→ **Data for review**:
*-*-*

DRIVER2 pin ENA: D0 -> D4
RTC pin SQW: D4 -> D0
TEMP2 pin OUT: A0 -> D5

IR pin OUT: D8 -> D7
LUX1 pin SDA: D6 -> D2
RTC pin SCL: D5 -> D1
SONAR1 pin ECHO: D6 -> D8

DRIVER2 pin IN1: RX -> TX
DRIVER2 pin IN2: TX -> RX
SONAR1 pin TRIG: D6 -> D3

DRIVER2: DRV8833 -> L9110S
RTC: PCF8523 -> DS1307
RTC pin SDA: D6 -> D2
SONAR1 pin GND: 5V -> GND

*-*-*

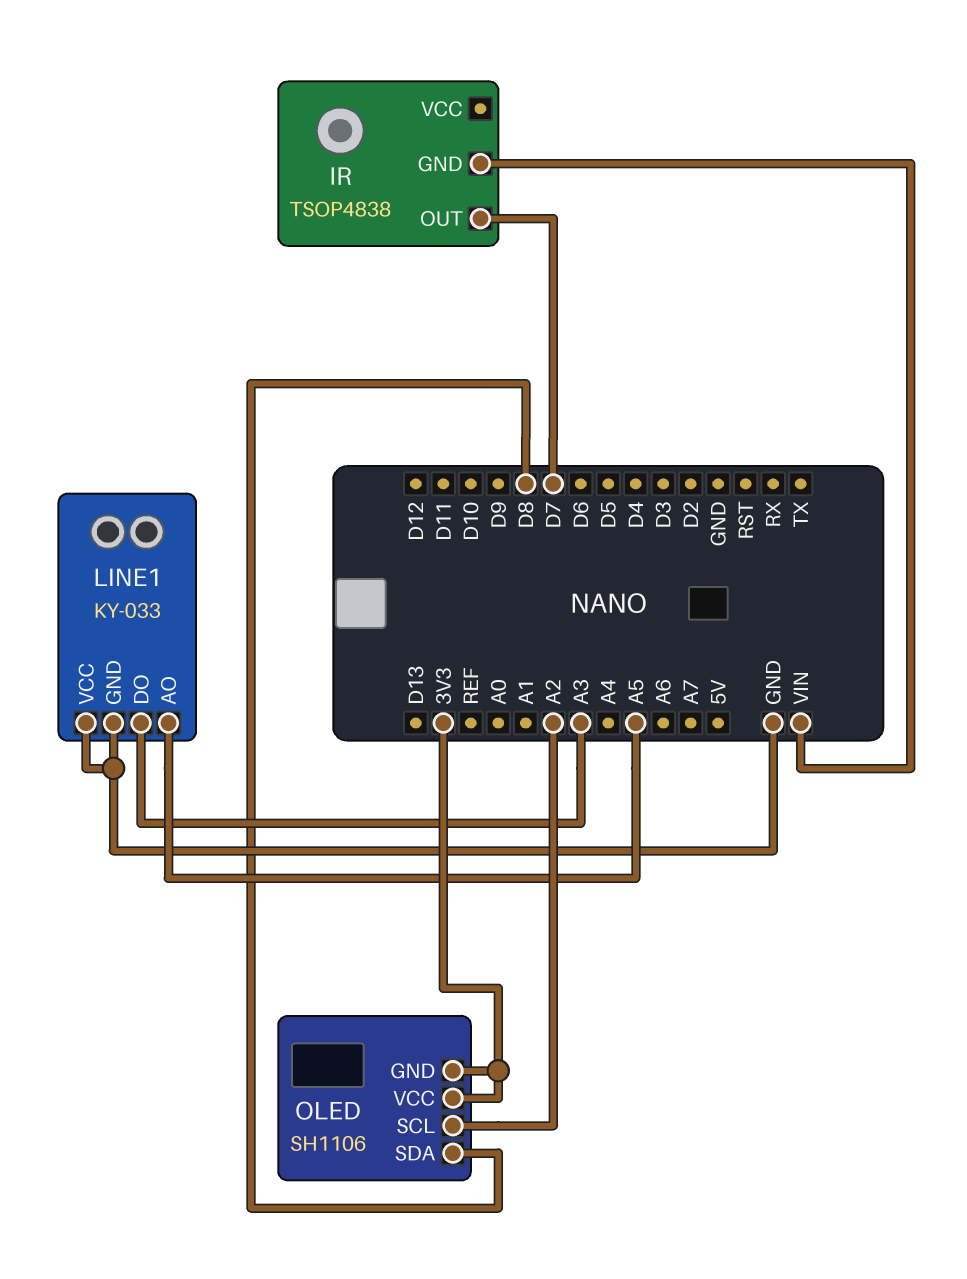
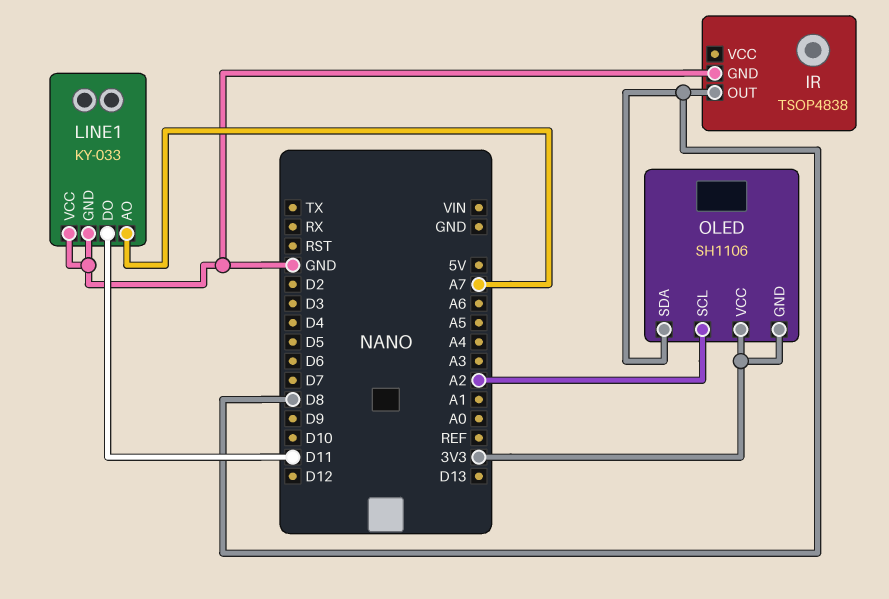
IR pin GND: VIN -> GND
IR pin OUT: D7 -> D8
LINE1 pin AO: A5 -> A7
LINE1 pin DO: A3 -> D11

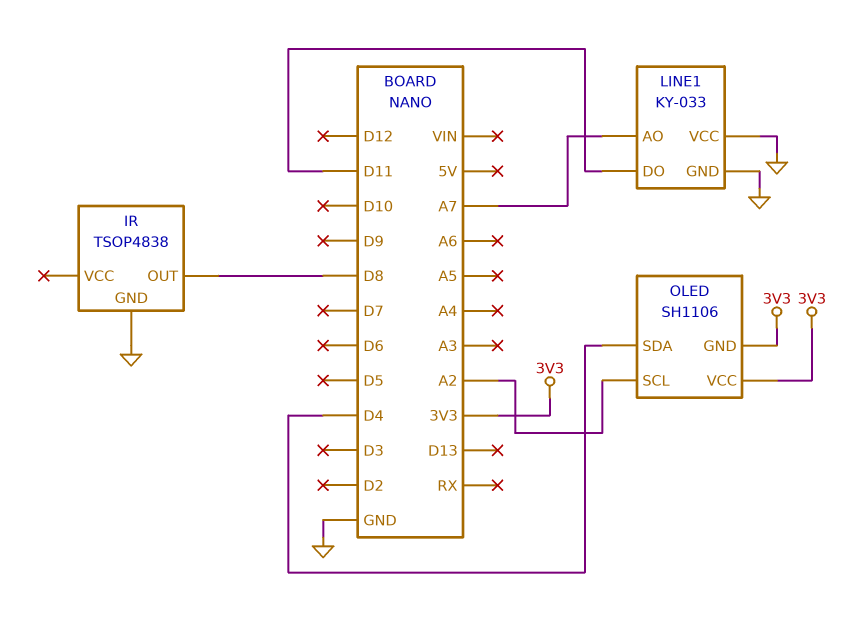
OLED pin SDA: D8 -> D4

*-*-*

→ **Description of the task**: Send back exactly the lines of the listing above starting at the one with "DRIVER2 pin ENA: D0 -> D4" and ending at the one with "SONAR1 pin GND: 5V -> GND", inclusive, and no others.

→ **Response box**:
DRIVER2 pin ENA: D0 -> D4
RTC pin SQW: D4 -> D0
TEMP2 pin OUT: A0 -> D5

IR pin OUT: D8 -> D7
LUX1 pin SDA: D6 -> D2
RTC pin SCL: D5 -> D1
SONAR1 pin ECHO: D6 -> D8

DRIVER2 pin IN1: RX -> TX
DRIVER2 pin IN2: TX -> RX
SONAR1 pin TRIG: D6 -> D3

DRIVER2: DRV8833 -> L9110S
RTC: PCF8523 -> DS1307
RTC pin SDA: D6 -> D2
SONAR1 pin GND: 5V -> GND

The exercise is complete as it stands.